Dataset extract START
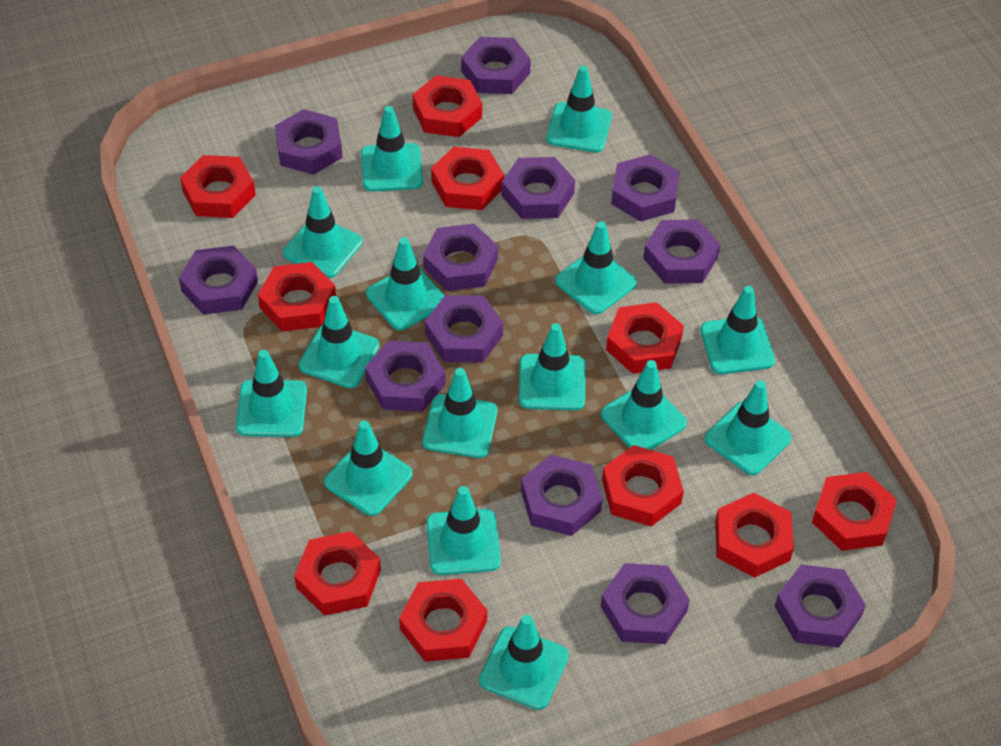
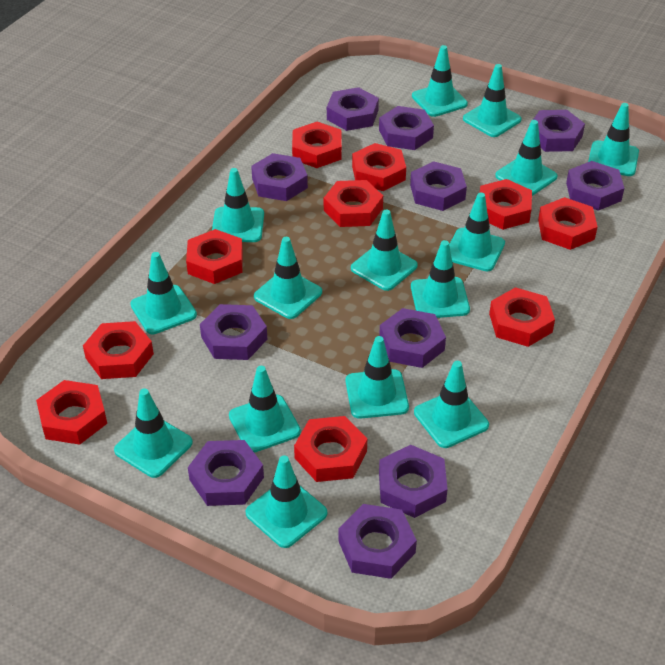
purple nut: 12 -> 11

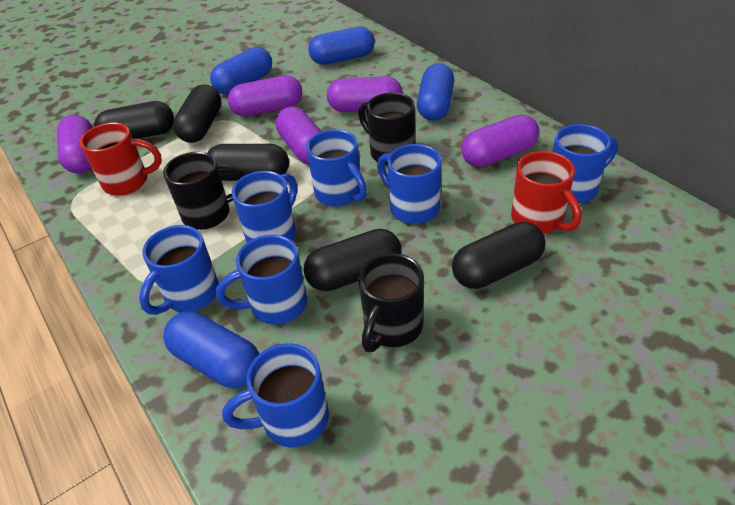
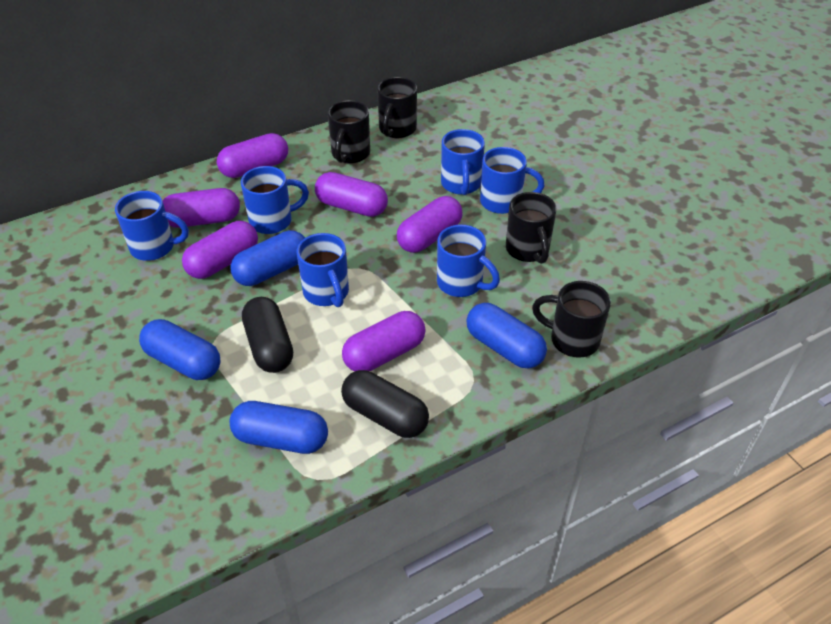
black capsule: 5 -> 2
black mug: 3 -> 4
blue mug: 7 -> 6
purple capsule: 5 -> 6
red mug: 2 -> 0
Dataset extract END
# Exercise objective
All of the entries need to be retyped word for word, pictures excluded.

# The answer
purple nut: 12 -> 11

black capsule: 5 -> 2
black mug: 3 -> 4
blue mug: 7 -> 6
purple capsule: 5 -> 6
red mug: 2 -> 0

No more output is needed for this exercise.